Exercise requirements:
If a record contains a picture, leave the picture out and reproduce everything else exactly.

Material to process:
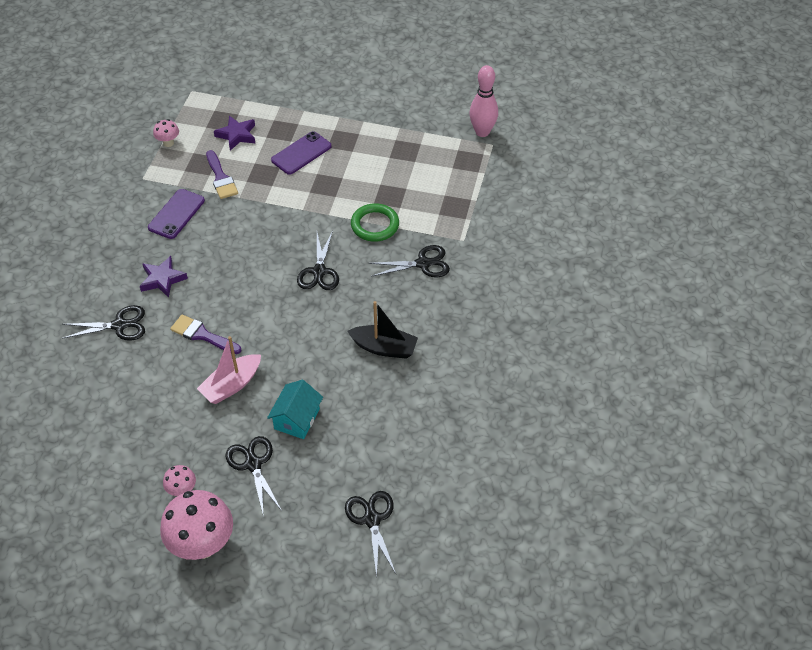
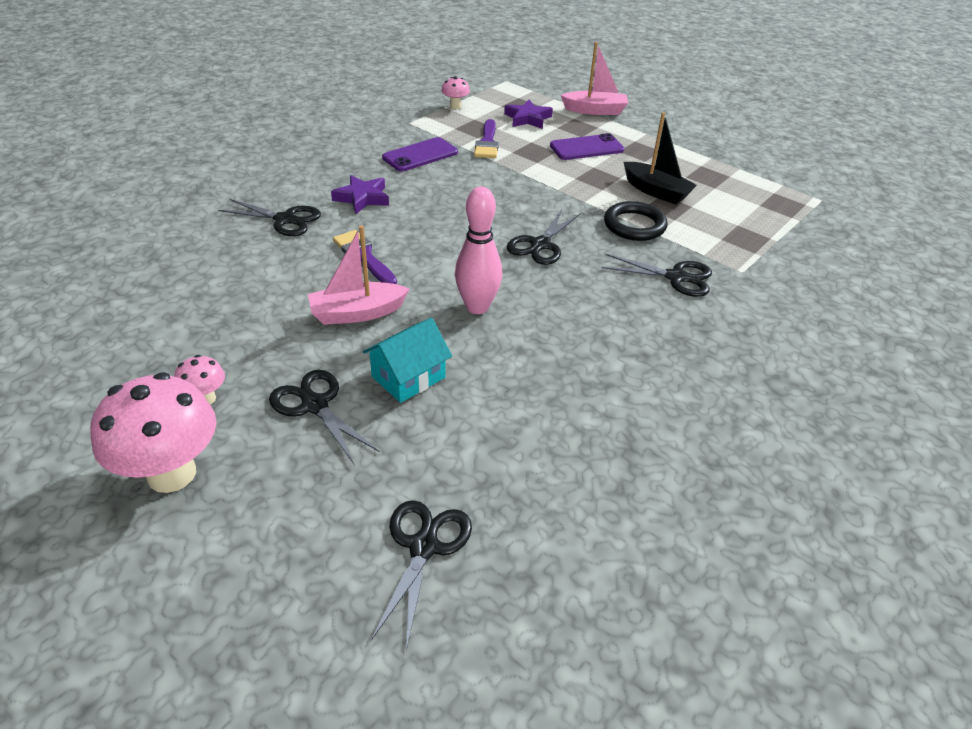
camera: 25 degrees right, 10 degrees down
(253, 464) = (315, 405): black scissors -> black scissors turned 45 degrees counterclockwise
(286, 103) = (595, 110): none -> pink boat
(375, 225) = (634, 225): green ring -> black ring
(384, 348) = (574, 343): black boat -> black boat (656, 191)
(482, 132) = (812, 186): pink bowling pin -> pink bowling pin (477, 307)

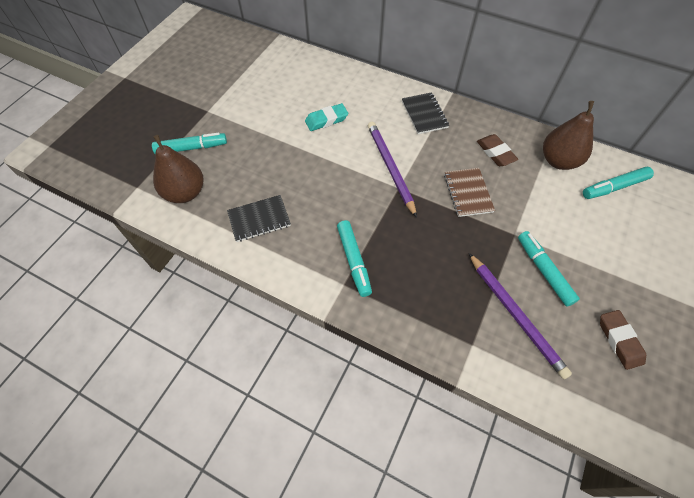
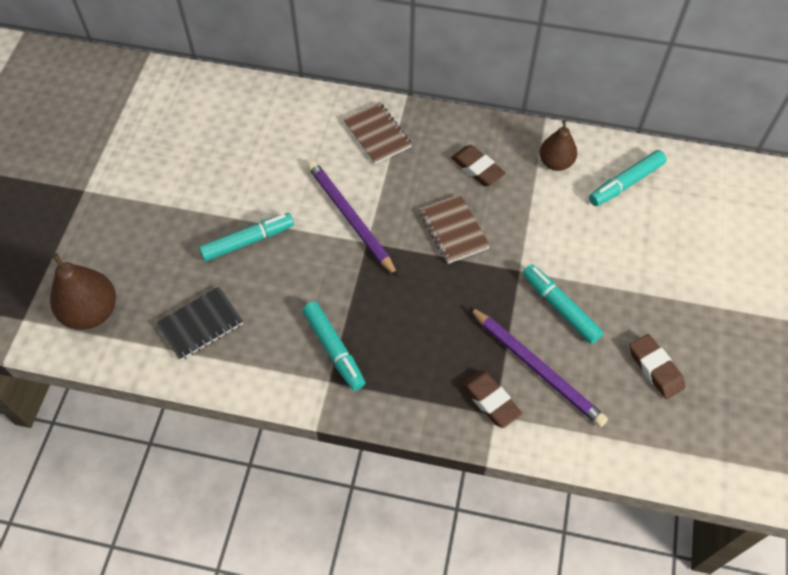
camera: 15 degrees left, 0 degrees up
(191, 148) = (79, 248): turquoise marker -> turquoise marker (247, 241)
(326, 120) = (250, 169): turquoise eraser -> none
(424, 114) = (377, 134): black notebook -> brown notebook
(471, 332) = (490, 400): none -> brown eraser
(558, 161) = (555, 162): brown pear -> brown pear, size x0.66

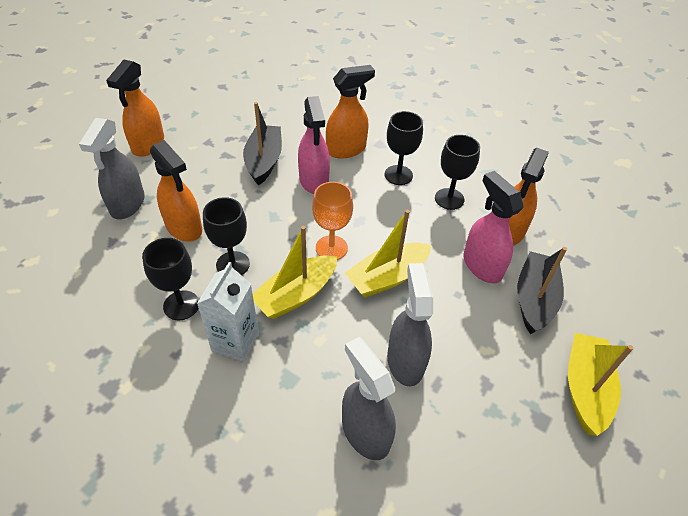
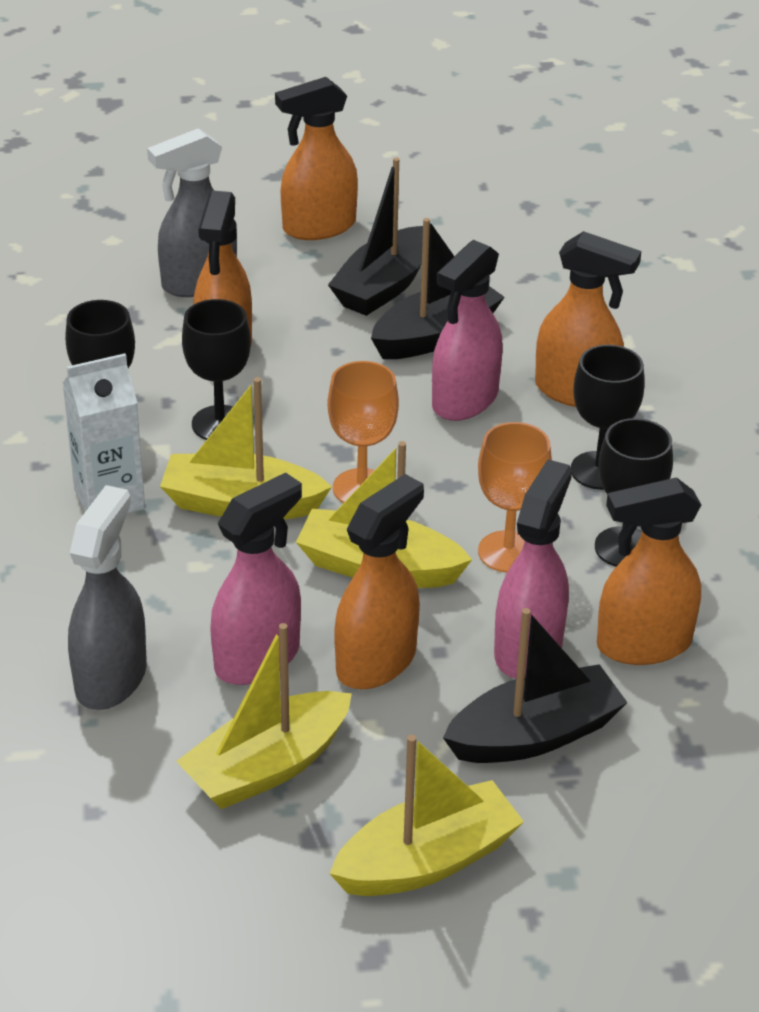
camera: 50 degrees right, 10 degrees down
(213, 154) = (383, 286): none -> black boat
(405, 361) = (258, 658): grey spray bottle -> pink spray bottle
(418, 232) = (508, 552): none -> orange goblet
(446, 319) = (377, 661): none -> orange spray bottle
(481, 408) = (267, 767): none -> yellow boat

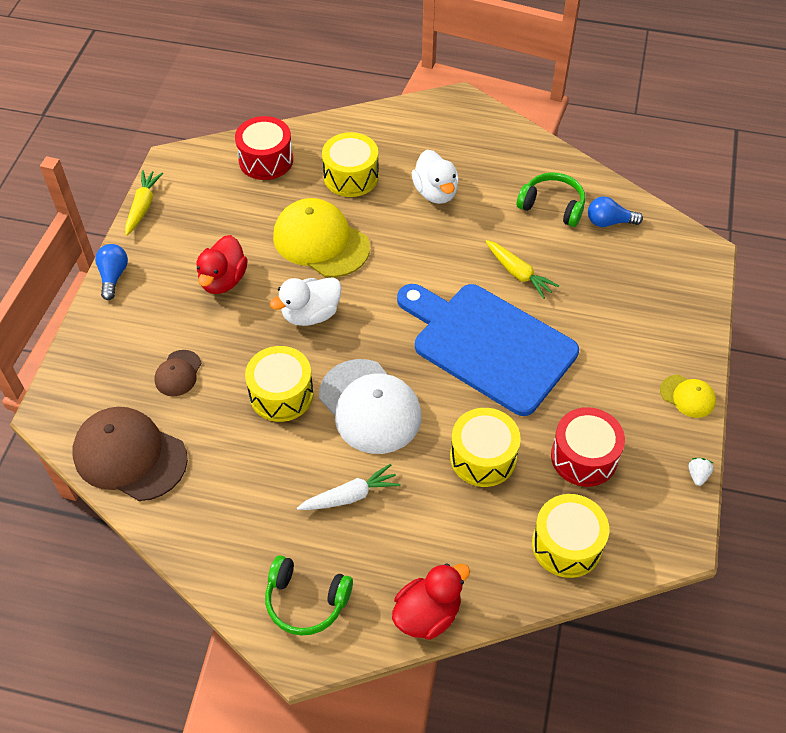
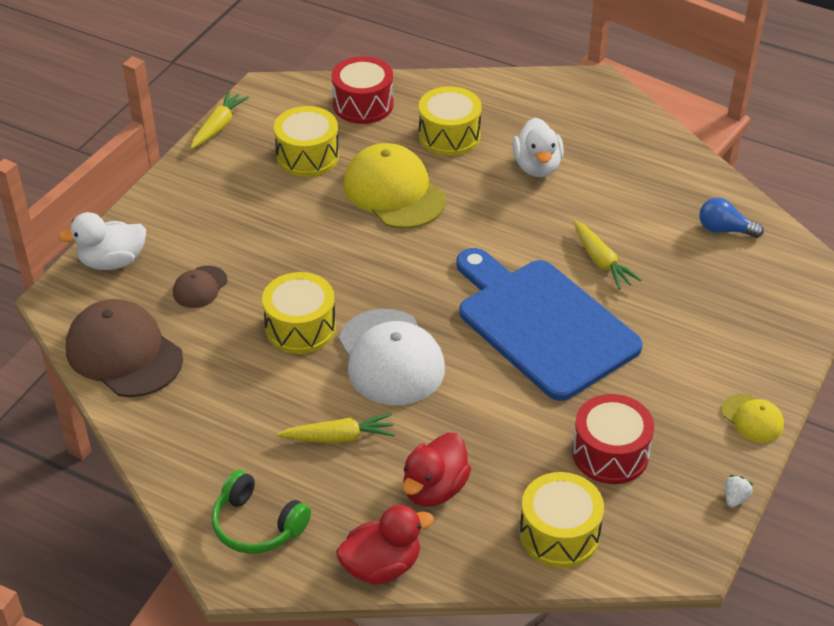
camera: 15 degrees right, 10 degrees down
(113, 276) = (165, 185): blue light bulb -> none
(223, 280) = (277, 209): red duck -> red duck (434, 489)
(310, 314) = (358, 258): white duck -> white duck (112, 261)
(350, 496) = (338, 437): white carrot -> yellow carrot
(483, 457) = (496, 430): yellow drum -> yellow drum (307, 156)
(552, 206) = (664, 203): green headphones -> none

Reply:
camera: 25 degrees right, 10 degrees down
(253, 464) = (315, 405): black scissors -> black scissors turned 45 degrees counterclockwise
(286, 103) = (595, 110): none -> pink boat
(375, 225) = (634, 225): green ring -> black ring
(384, 348) = (574, 343): black boat -> black boat (656, 191)
(482, 132) = (812, 186): pink bowling pin -> pink bowling pin (477, 307)

camera: 15 degrees left, 0 degrees up
(191, 148) = (79, 248): turquoise marker -> turquoise marker (247, 241)
(326, 120) = (250, 169): turquoise eraser -> none
(424, 114) = (377, 134): black notebook -> brown notebook
(471, 332) = (490, 400): none -> brown eraser
(558, 161) = (555, 162): brown pear -> brown pear, size x0.66

camera: 50 degrees right, 10 degrees down
(213, 154) = (383, 286): none -> black boat
(405, 361) = (258, 658): grey spray bottle -> pink spray bottle
(418, 232) = (508, 552): none -> orange goblet
(446, 319) = (377, 661): none -> orange spray bottle
(481, 408) = (267, 767): none -> yellow boat

camera: 15 degrees right, 10 degrees down
(113, 276) = (165, 185): blue light bulb -> none
(223, 280) = (277, 209): red duck -> red duck (434, 489)
(310, 314) = (358, 258): white duck -> white duck (112, 261)
(350, 496) = (338, 437): white carrot -> yellow carrot
(483, 457) = (496, 430): yellow drum -> yellow drum (307, 156)
(552, 206) = (664, 203): green headphones -> none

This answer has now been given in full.